* WHAT YOU HAVE TO DO: Search the records for the string "tile", and show each line where it appears.

* DATASET ENTRIES:
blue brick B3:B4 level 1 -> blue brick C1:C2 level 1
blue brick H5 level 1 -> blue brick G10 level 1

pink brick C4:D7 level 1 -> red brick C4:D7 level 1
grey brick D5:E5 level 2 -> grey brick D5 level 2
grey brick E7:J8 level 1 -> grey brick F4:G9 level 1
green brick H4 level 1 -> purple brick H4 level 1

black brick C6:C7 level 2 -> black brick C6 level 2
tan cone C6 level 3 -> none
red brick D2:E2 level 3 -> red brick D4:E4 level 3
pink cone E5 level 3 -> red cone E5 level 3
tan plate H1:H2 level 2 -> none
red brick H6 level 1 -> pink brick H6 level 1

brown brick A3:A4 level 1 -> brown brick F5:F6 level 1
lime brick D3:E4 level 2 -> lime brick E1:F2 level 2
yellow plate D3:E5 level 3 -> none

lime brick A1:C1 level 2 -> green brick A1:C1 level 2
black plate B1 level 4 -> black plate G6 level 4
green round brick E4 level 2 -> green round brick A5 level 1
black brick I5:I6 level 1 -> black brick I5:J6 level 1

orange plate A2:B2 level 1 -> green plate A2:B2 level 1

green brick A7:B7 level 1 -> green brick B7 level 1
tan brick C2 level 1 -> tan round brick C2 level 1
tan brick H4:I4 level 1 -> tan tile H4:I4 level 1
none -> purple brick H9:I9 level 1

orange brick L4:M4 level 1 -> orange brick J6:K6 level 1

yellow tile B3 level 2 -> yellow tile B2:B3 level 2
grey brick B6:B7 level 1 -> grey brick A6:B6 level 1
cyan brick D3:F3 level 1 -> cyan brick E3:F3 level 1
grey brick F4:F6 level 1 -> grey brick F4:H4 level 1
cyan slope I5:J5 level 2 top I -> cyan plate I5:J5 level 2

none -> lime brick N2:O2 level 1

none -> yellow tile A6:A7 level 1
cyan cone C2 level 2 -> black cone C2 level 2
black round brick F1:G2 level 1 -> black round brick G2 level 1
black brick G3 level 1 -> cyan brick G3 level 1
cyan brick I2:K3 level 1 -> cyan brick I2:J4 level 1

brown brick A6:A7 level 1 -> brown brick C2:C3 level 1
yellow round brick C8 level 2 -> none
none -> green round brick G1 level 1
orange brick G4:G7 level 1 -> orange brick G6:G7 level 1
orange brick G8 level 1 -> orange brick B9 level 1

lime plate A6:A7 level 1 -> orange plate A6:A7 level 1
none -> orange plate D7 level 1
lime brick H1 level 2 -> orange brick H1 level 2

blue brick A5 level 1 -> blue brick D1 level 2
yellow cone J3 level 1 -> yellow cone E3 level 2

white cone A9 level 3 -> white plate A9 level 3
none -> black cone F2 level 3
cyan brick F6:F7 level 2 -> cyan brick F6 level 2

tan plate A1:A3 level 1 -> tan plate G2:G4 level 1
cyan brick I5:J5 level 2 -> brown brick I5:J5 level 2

* ANSWER AREA:
tan brick H4:I4 level 1 -> tan tile H4:I4 level 1
yellow tile B3 level 2 -> yellow tile B2:B3 level 2
none -> yellow tile A6:A7 level 1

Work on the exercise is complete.